Exercise objective
Restate word for word the span that opens with the line containing "R202: 9.1k (DIS, VDD) -> 27k (DIS, VDD)" and closes with the final line of the data; give only those lines.

[Collected data]

______________________________

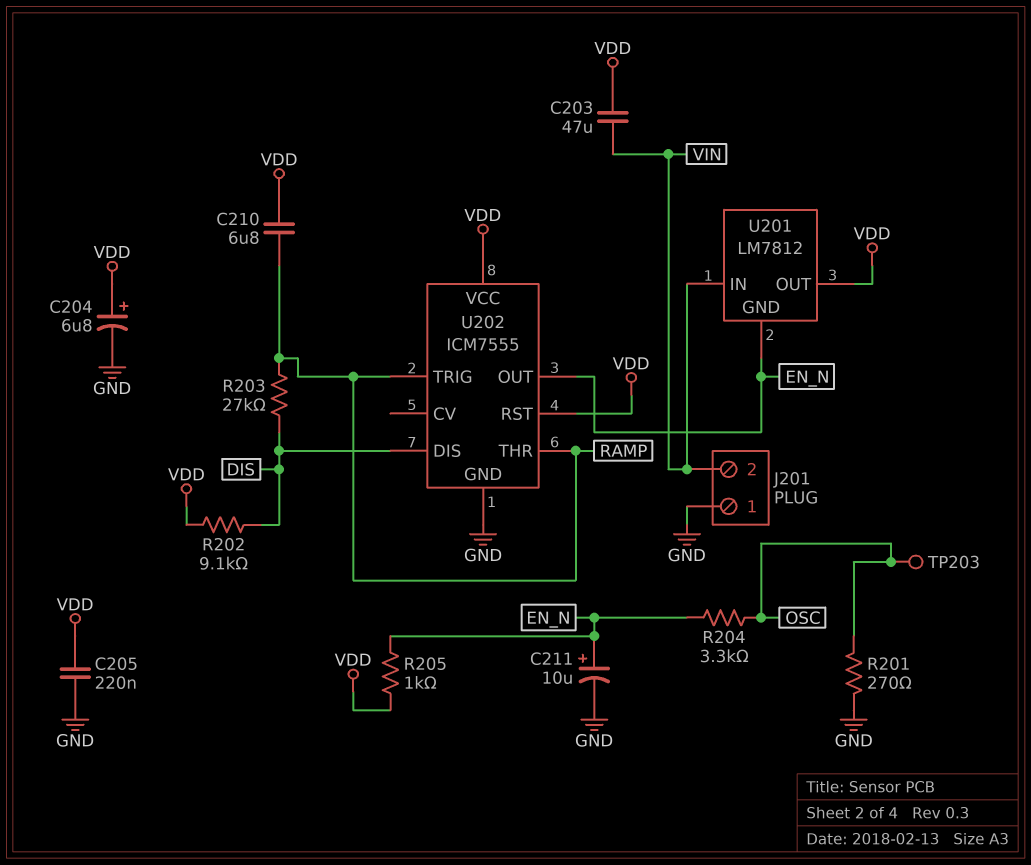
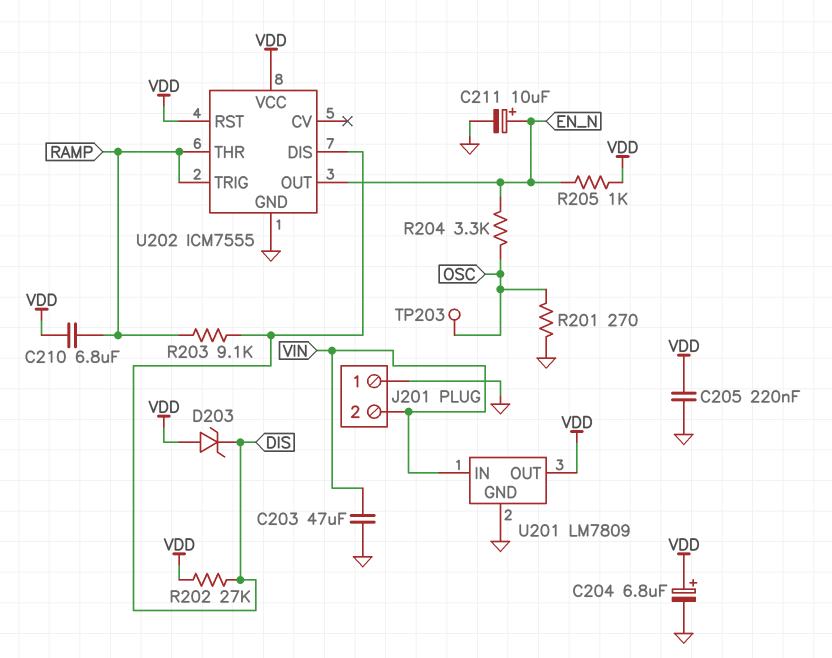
C203: 47uF (VDD, VIN) -> 47uF (GND, VIN)
D203: none -> zener (A VDD, K DIS)
R202: 9.1k (DIS, VDD) -> 27k (DIS, VDD)
R203: 27k (DIS, RAMP) -> 9.1k (DIS, RAMP)
U201: LM7812 -> LM7809
U201 pin GND: EN_N -> GND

______________________________

Exercise answer
R202: 9.1k (DIS, VDD) -> 27k (DIS, VDD)
R203: 27k (DIS, RAMP) -> 9.1k (DIS, RAMP)
U201: LM7812 -> LM7809
U201 pin GND: EN_N -> GND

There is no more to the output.